• [Task item]
No pictures, please. Copy exactly the lines from the one with "turned,black_teddy_bear,<739 433>,,<690 188>,90" through the final line below.

======== The data ========

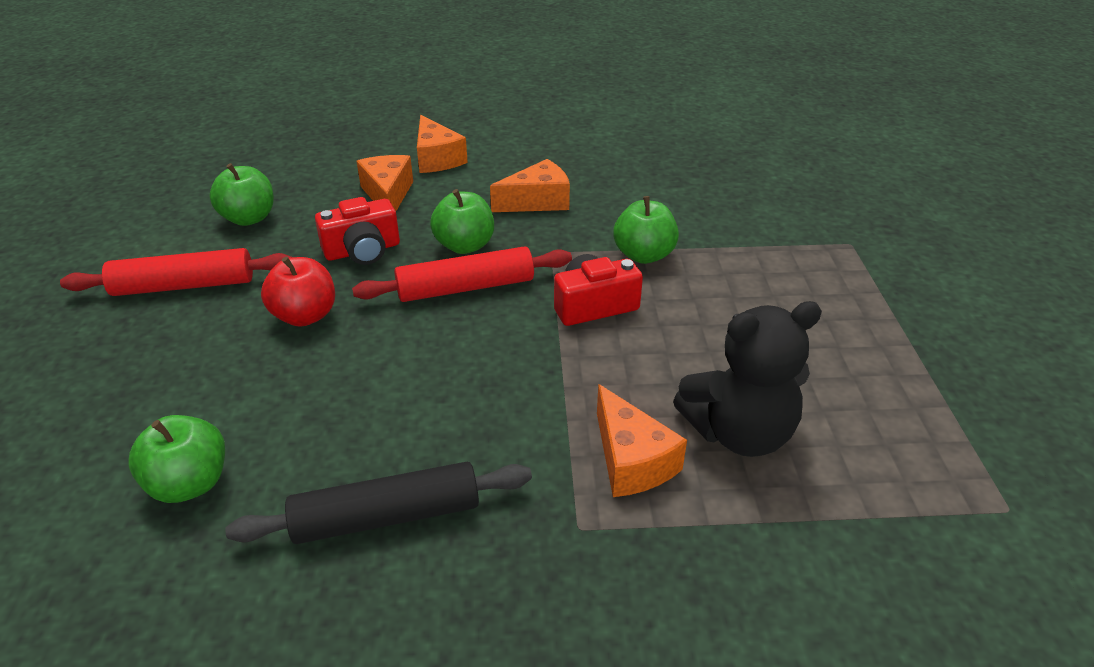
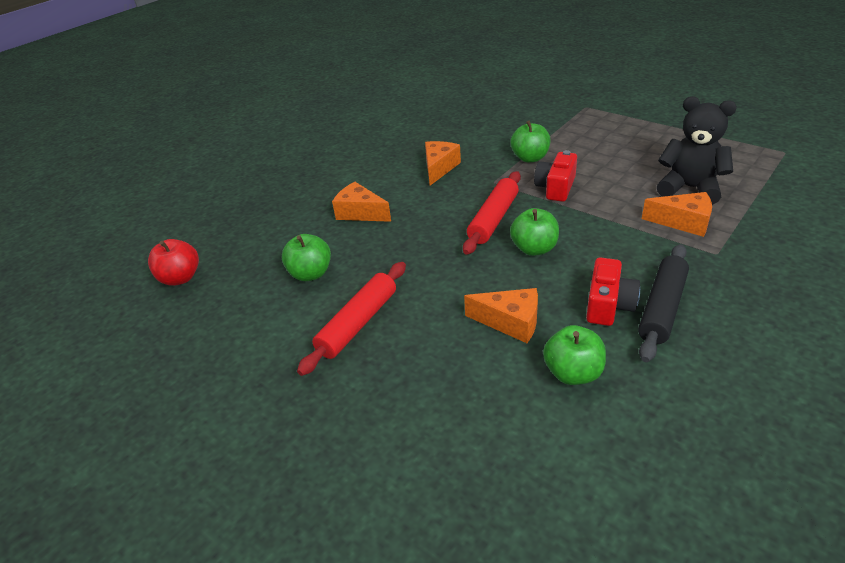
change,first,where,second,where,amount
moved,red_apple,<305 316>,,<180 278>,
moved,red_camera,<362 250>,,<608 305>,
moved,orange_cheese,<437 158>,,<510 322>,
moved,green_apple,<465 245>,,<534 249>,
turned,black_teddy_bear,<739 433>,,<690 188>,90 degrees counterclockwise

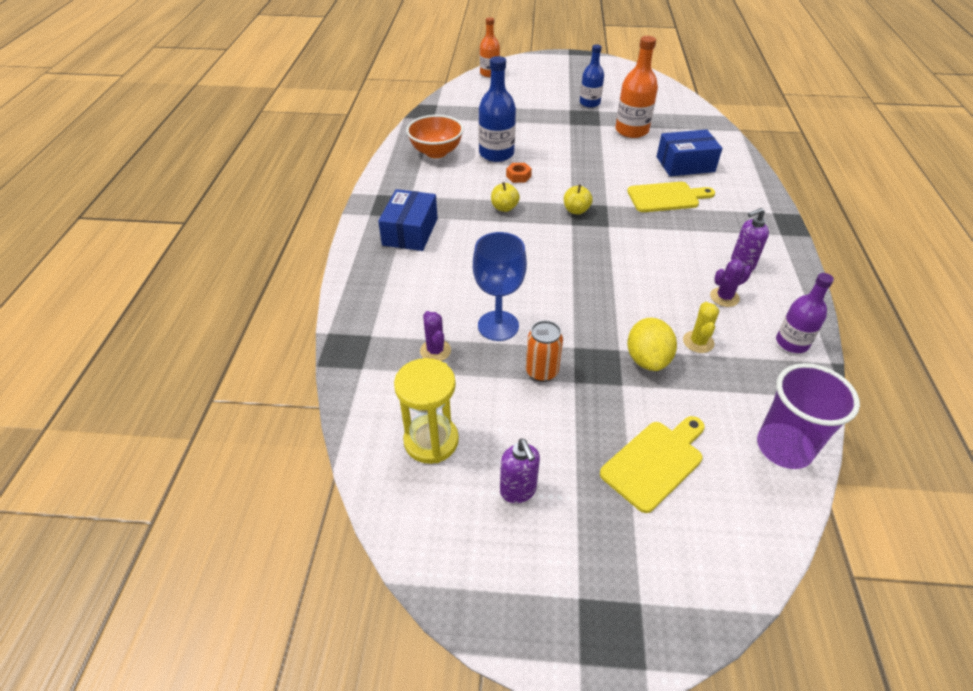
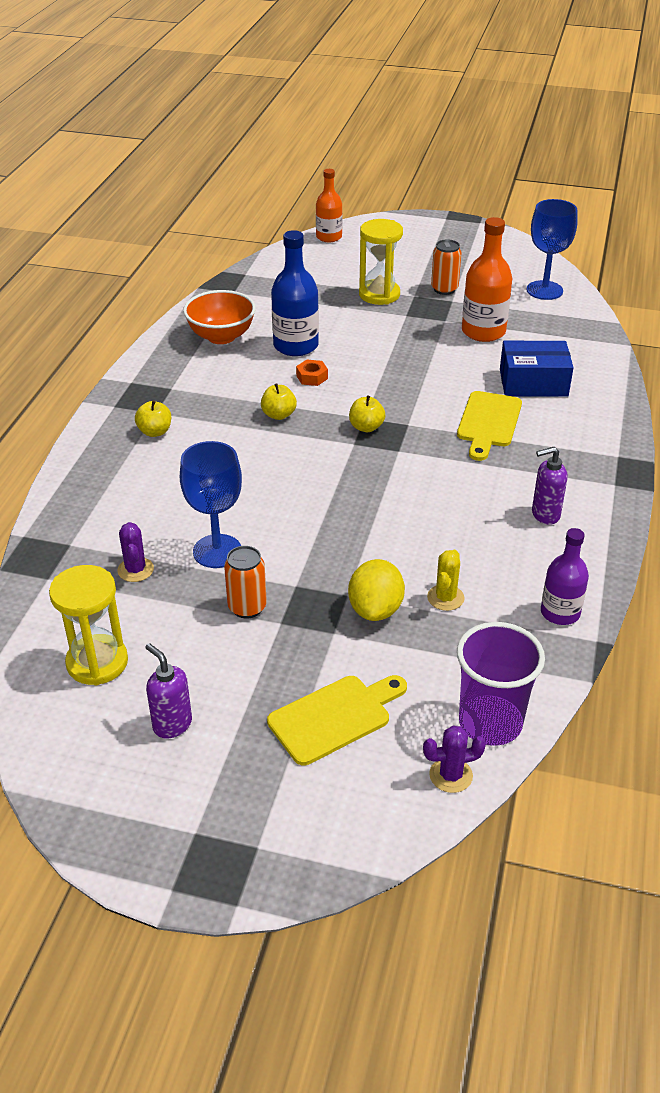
change,first,where,second,where,amount
added,,,yellow_hourglass,<379 294>,
added,,,blue_goblet,<544 290>,
moved,purple_cactus,<724 297>,,<451 775>,
replaced,blue_box,<410 232>,yellow_apple,<155 432>,
replaced,blue_bottle,<589 103>,orange_can,<444 289>,
turned,purple_soap_dispenser,<518 491>,,<172 724>,150 degrees clockwise
turned,yellow_cutting_board,<666 197>,,<488 423>,105 degrees clockwise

========

• [Reply to the exercise]
turned,black_teddy_bear,<739 433>,,<690 188>,90 degrees counterclockwise

change,first,where,second,where,amount
added,,,yellow_hourglass,<379 294>,
added,,,blue_goblet,<544 290>,
moved,purple_cactus,<724 297>,,<451 775>,
replaced,blue_box,<410 232>,yellow_apple,<155 432>,
replaced,blue_bottle,<589 103>,orange_can,<444 289>,
turned,purple_soap_dispenser,<518 491>,,<172 724>,150 degrees clockwise
turned,yellow_cutting_board,<666 197>,,<488 423>,105 degrees clockwise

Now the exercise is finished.